--- What the task asks ---
Among the lines below, a stretch begins at the one with "orange bucket: 0 -> 1" and ends at the one with "white bucket: 1 -> 2". Repeat that stretch exactly, ends included.

--- Data to use ---
------------------------------------------------

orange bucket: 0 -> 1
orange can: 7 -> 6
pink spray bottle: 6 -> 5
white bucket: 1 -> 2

------------------------------------------------

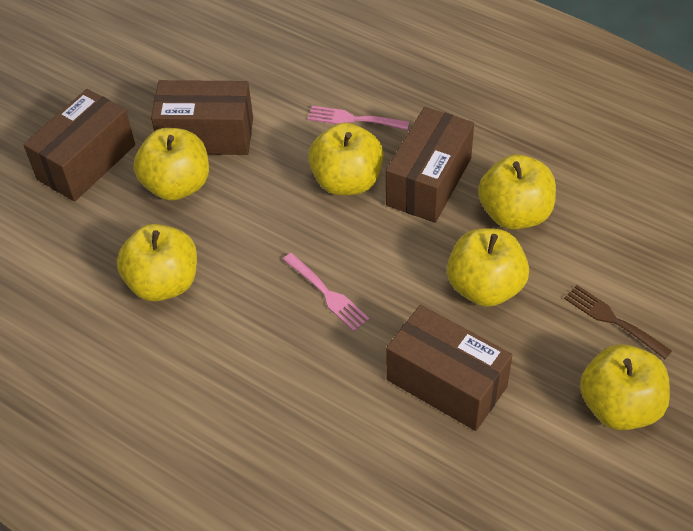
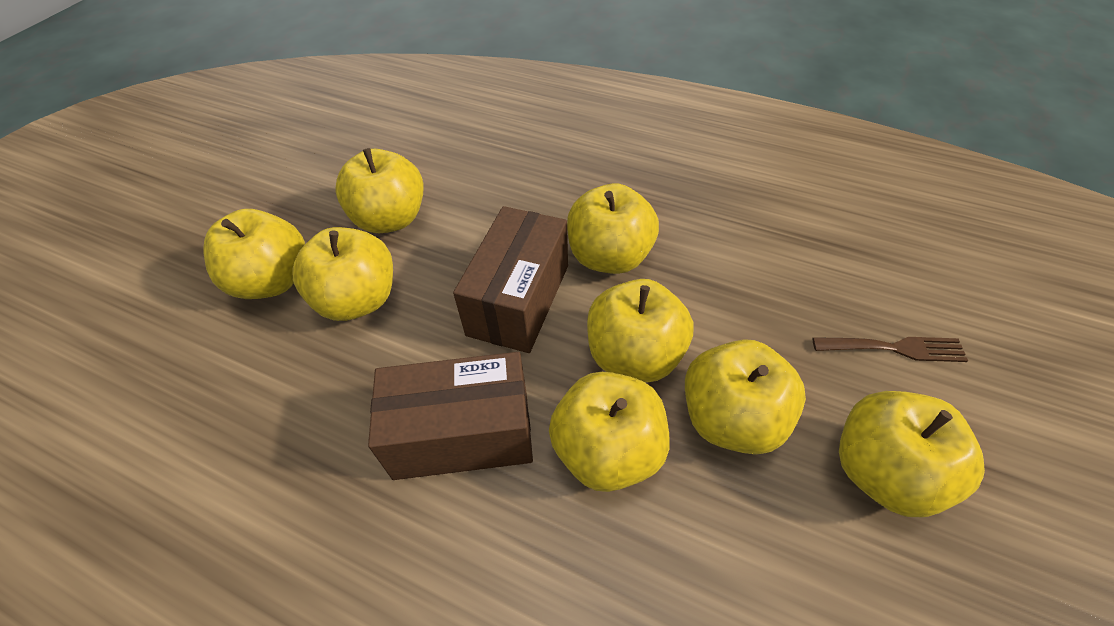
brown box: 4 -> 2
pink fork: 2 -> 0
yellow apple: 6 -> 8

------------------------------------------------

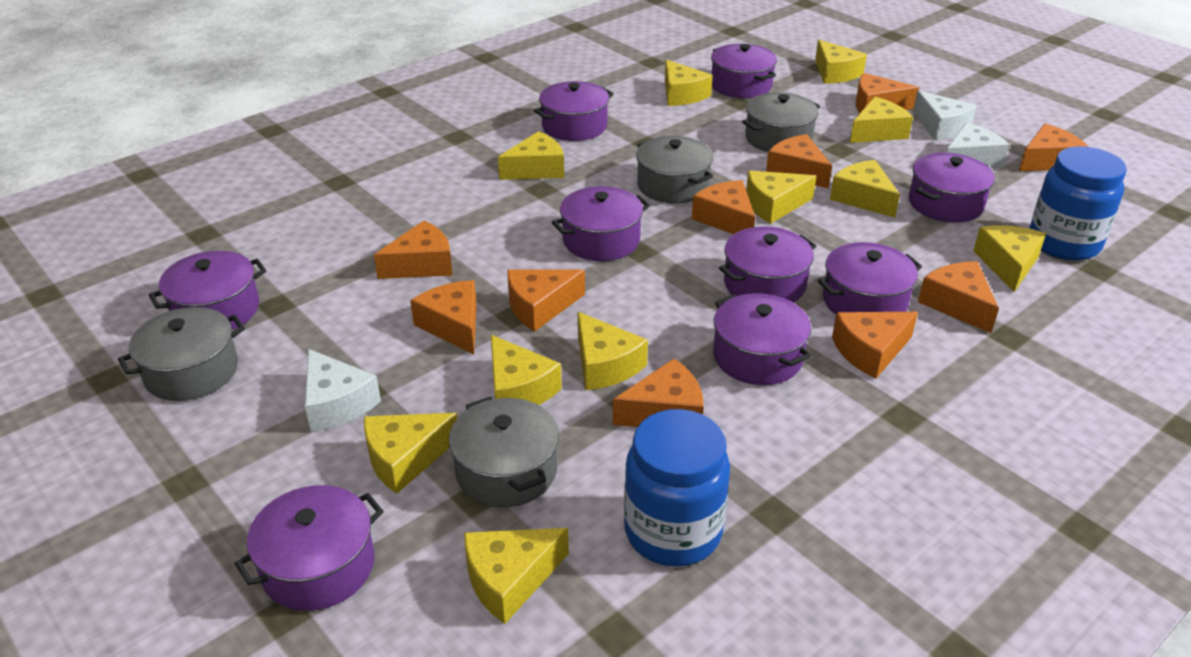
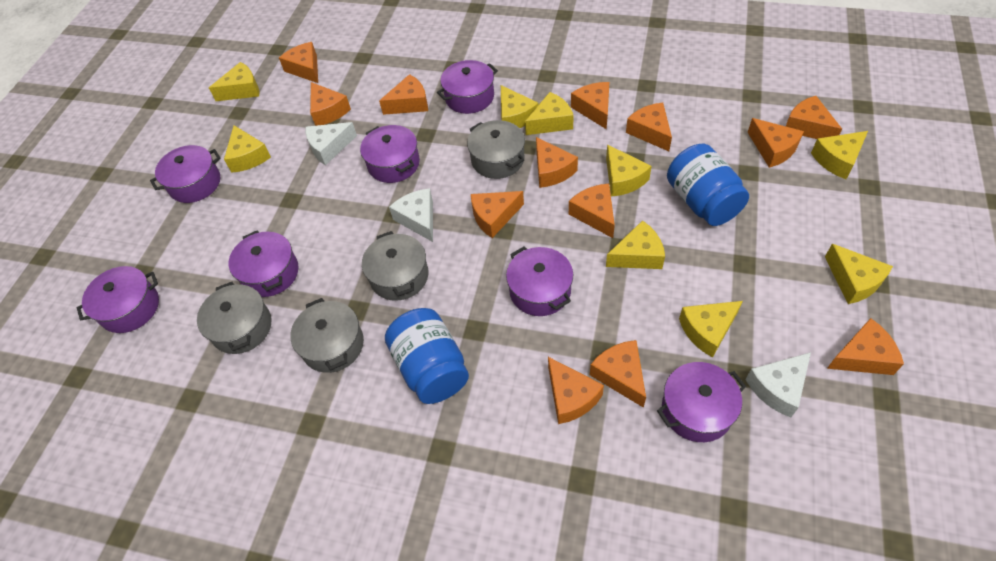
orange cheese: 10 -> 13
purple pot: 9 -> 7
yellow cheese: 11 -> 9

------------------------------------------------

--- Result of the task ---
orange bucket: 0 -> 1
orange can: 7 -> 6
pink spray bottle: 6 -> 5
white bucket: 1 -> 2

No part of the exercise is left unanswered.